■ **Work item**:
Reproduce the listing below from the line with "R3: 15 (SRC, VOL) -> 15 (DGND, VOL)" to the line with "R6: none -> 470 (DGND, VOL)", both lines included, character for character, minus any pictures.

■ **Given data**:
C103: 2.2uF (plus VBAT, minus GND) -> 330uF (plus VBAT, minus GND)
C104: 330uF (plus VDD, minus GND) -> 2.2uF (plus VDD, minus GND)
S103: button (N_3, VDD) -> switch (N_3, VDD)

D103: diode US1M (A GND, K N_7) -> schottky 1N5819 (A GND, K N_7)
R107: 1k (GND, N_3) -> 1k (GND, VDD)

...

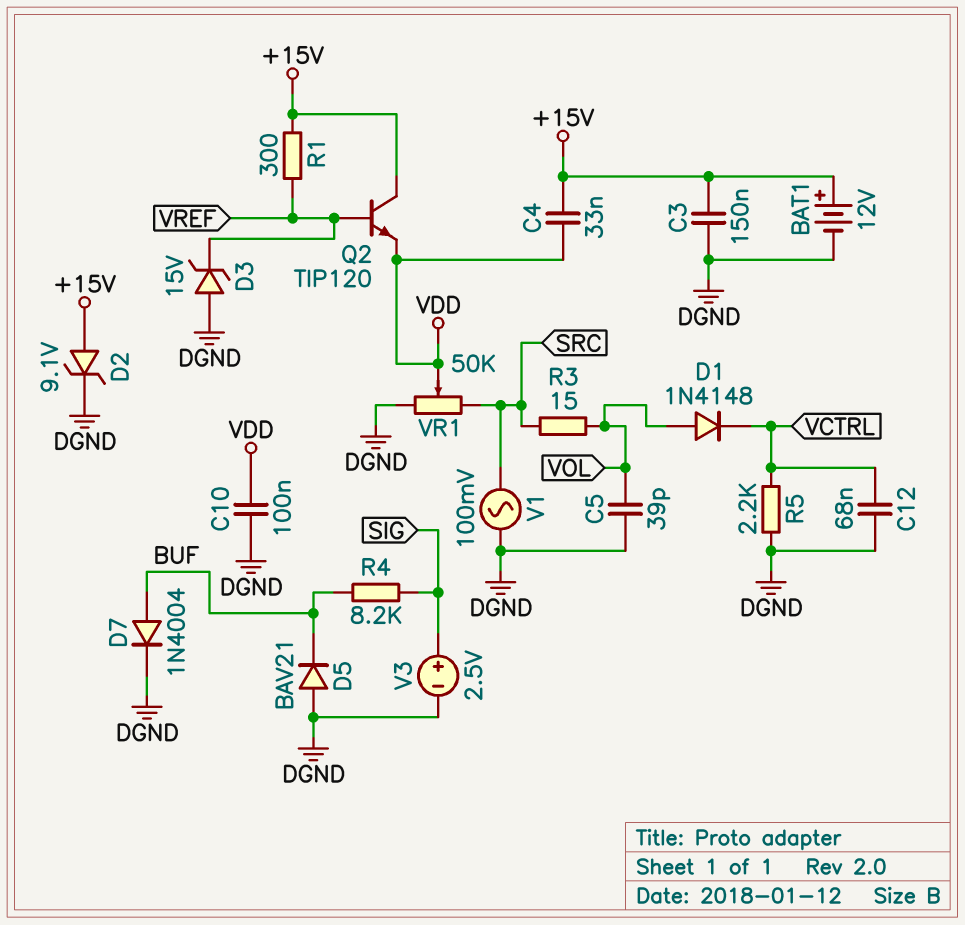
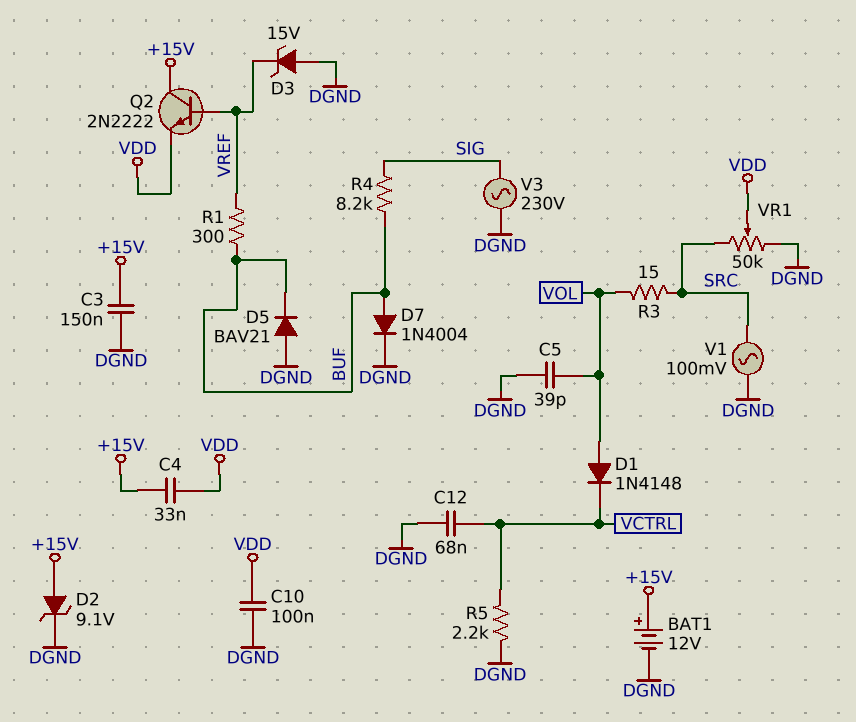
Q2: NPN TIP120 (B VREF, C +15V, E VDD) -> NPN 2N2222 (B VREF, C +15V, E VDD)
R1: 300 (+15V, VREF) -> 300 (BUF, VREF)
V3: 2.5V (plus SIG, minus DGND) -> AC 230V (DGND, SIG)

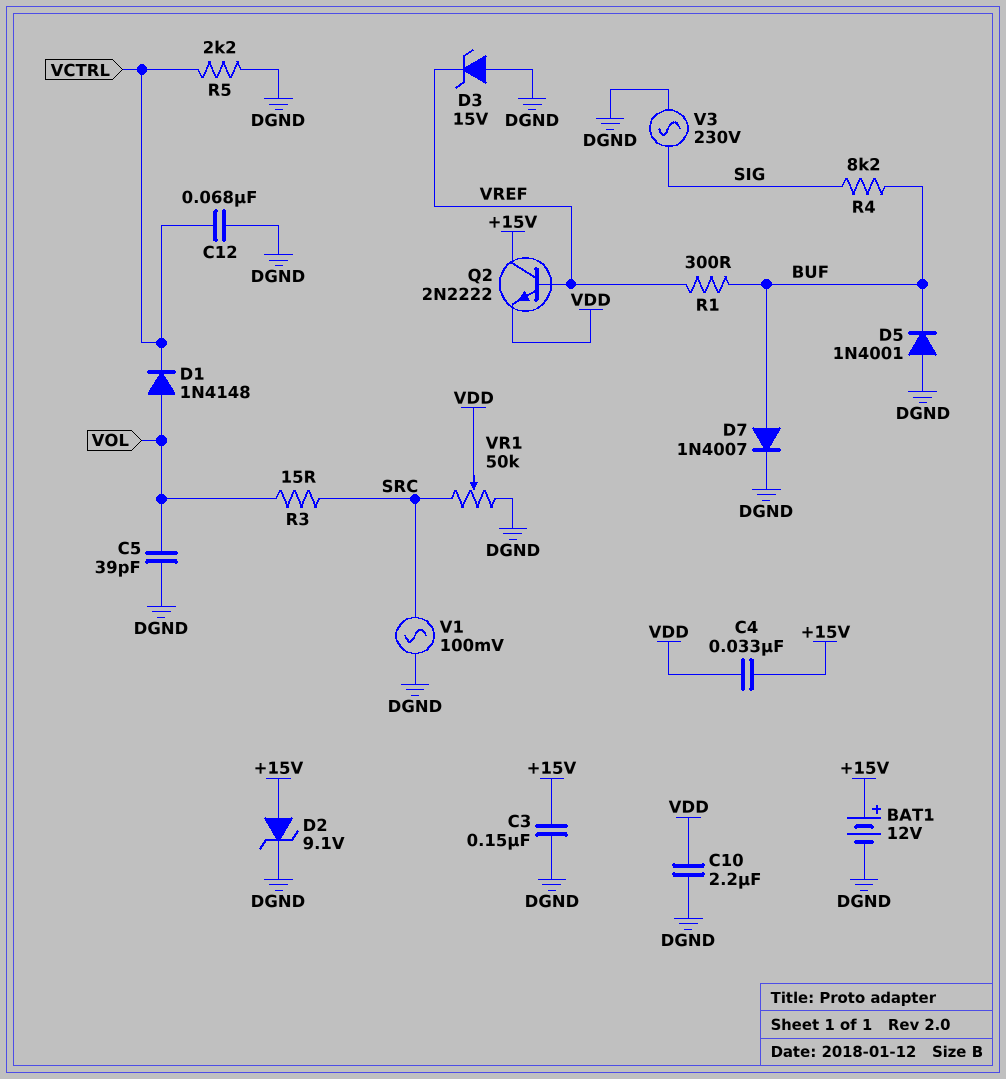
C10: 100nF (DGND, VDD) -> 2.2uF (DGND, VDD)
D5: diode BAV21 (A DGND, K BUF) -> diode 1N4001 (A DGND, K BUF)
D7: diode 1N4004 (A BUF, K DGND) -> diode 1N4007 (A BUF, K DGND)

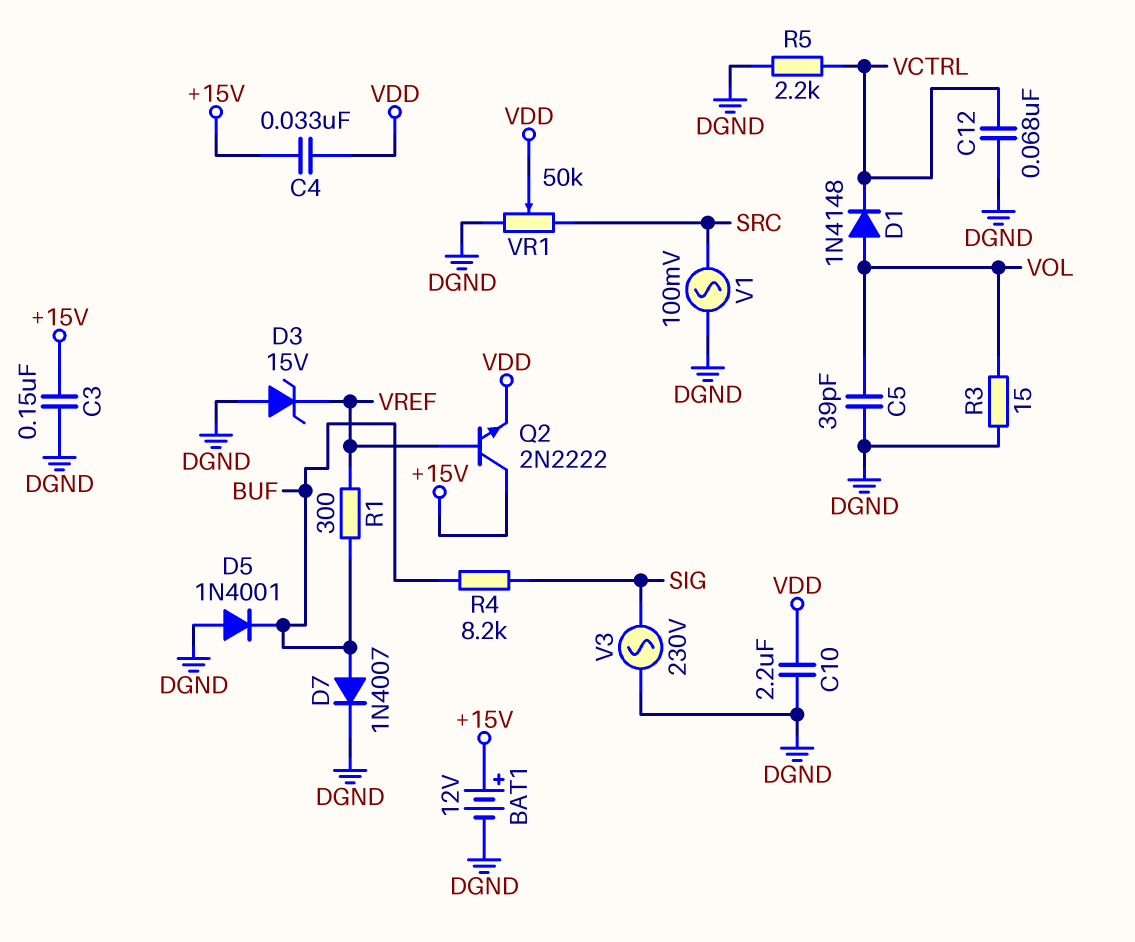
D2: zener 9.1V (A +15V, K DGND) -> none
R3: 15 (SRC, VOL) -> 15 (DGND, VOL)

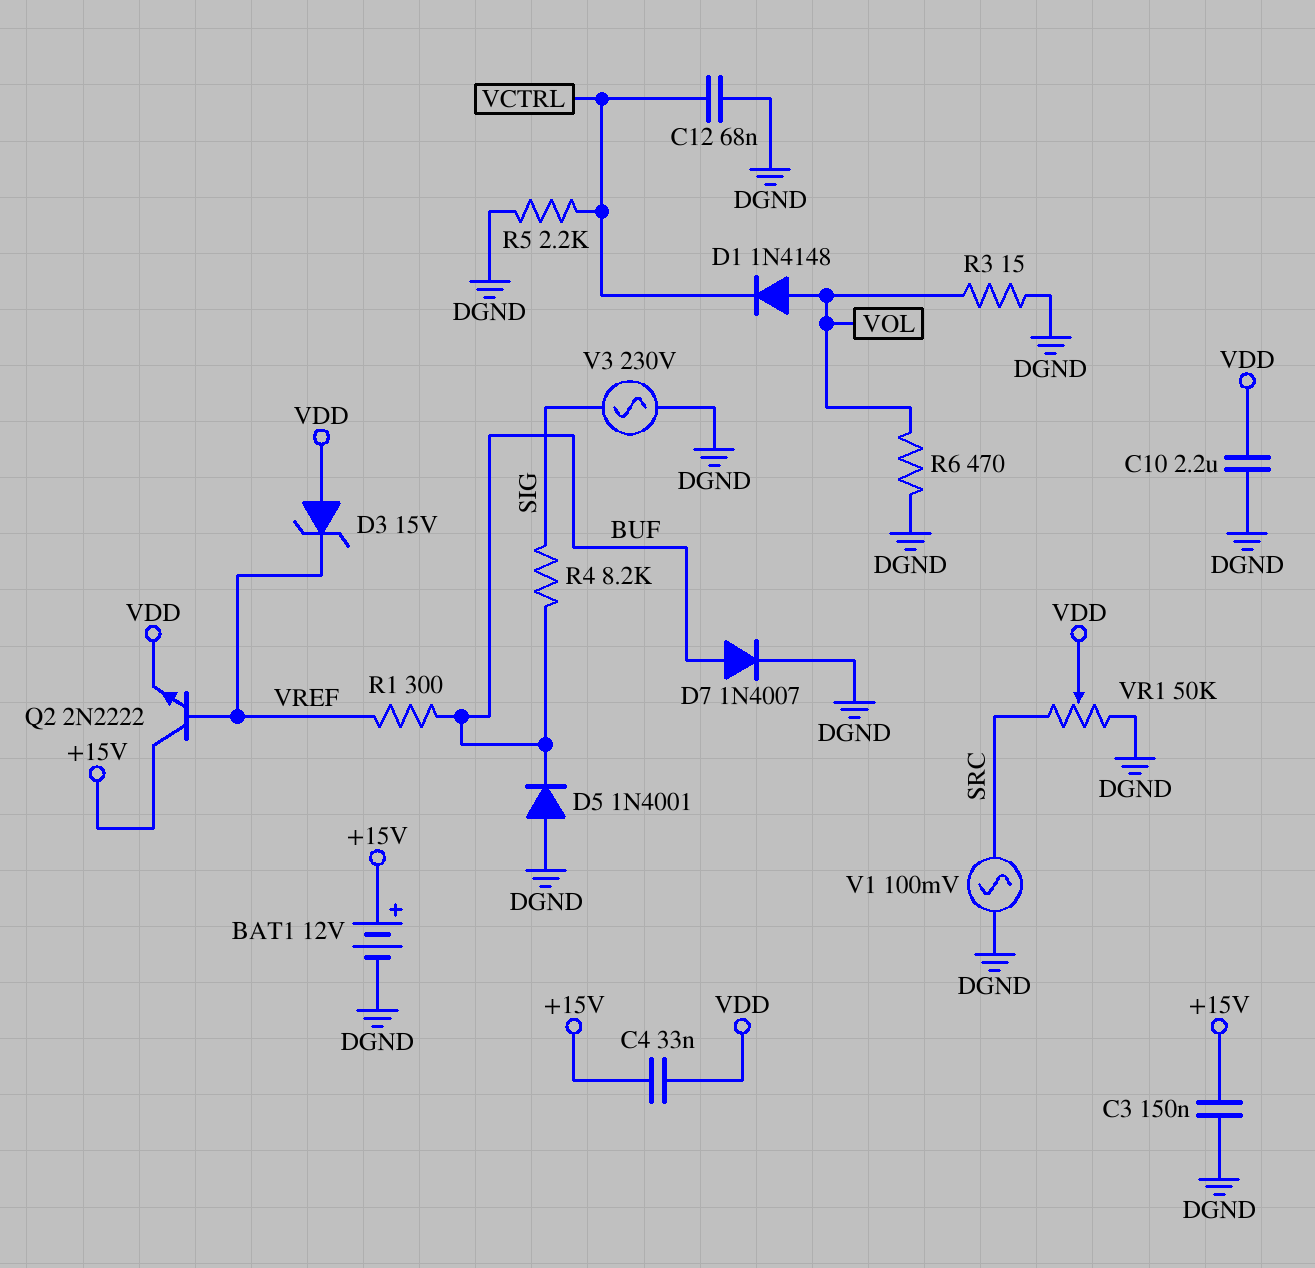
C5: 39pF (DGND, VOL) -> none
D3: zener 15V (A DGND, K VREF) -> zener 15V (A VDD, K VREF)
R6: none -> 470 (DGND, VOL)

■ **Exercise response**:
R3: 15 (SRC, VOL) -> 15 (DGND, VOL)

C5: 39pF (DGND, VOL) -> none
D3: zener 15V (A DGND, K VREF) -> zener 15V (A VDD, K VREF)
R6: none -> 470 (DGND, VOL)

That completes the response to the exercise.